(Exercise material)
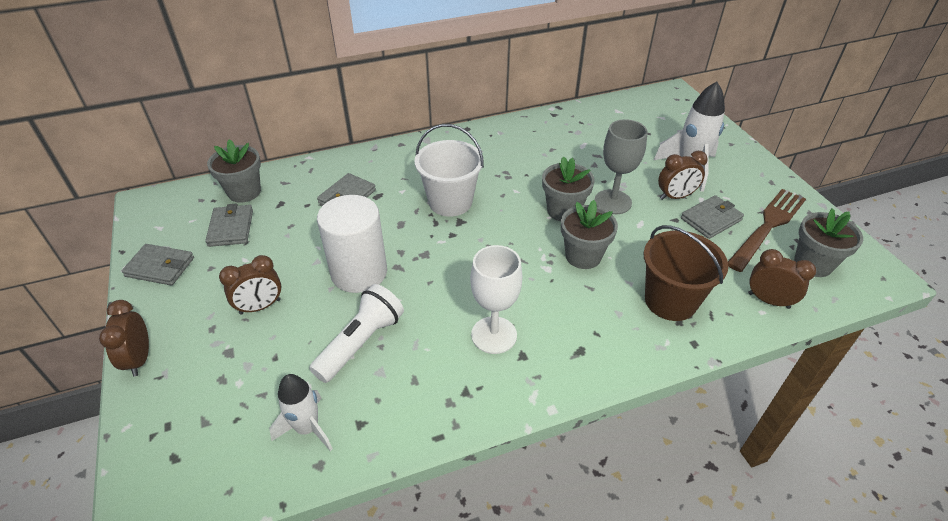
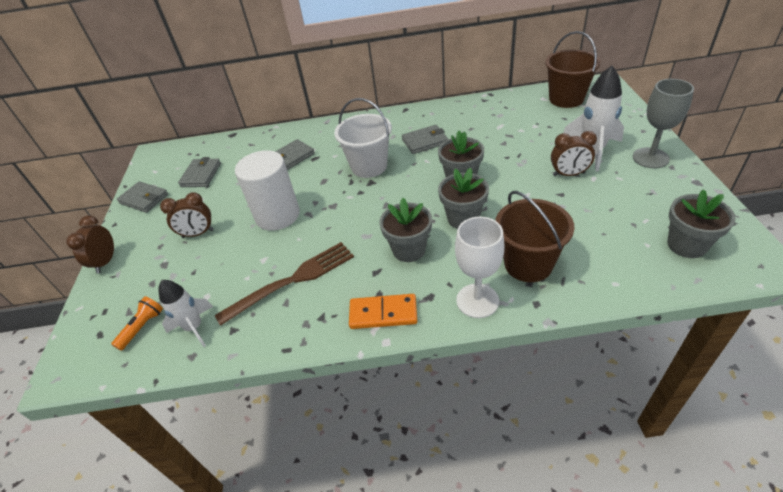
camera: 20 degrees right, 0 degrees up
(234, 439) = (142, 327): none -> orange flashlight
(244, 192) = (220, 149): grey flower pot -> grey flower pot (409, 250)
(361, 343) = (257, 268): white flashlight -> none
(494, 335) = (362, 275): white goblet -> white goblet (477, 300)
(536, 377) = (383, 313): none -> orange domino
(612, 202) = (508, 175): grey goblet -> grey goblet (650, 158)
(642, 111) = (566, 99): none -> brown bucket
(711, 219) = (596, 196): grey wallet -> grey wallet (425, 141)
(767, 227) = (651, 207): brown fork -> brown fork (292, 281)
(768, 300) = (626, 274): brown clock -> none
(End Exercise material)
▸ **Problem**:
Everything from the line with "(612, 202) = (508, 175): grey" down to the final line above is to be retyped exactly. Leave the earlier lines out.

▸ **Task result**:
(612, 202) = (508, 175): grey goblet -> grey goblet (650, 158)
(642, 111) = (566, 99): none -> brown bucket
(711, 219) = (596, 196): grey wallet -> grey wallet (425, 141)
(767, 227) = (651, 207): brown fork -> brown fork (292, 281)
(768, 300) = (626, 274): brown clock -> none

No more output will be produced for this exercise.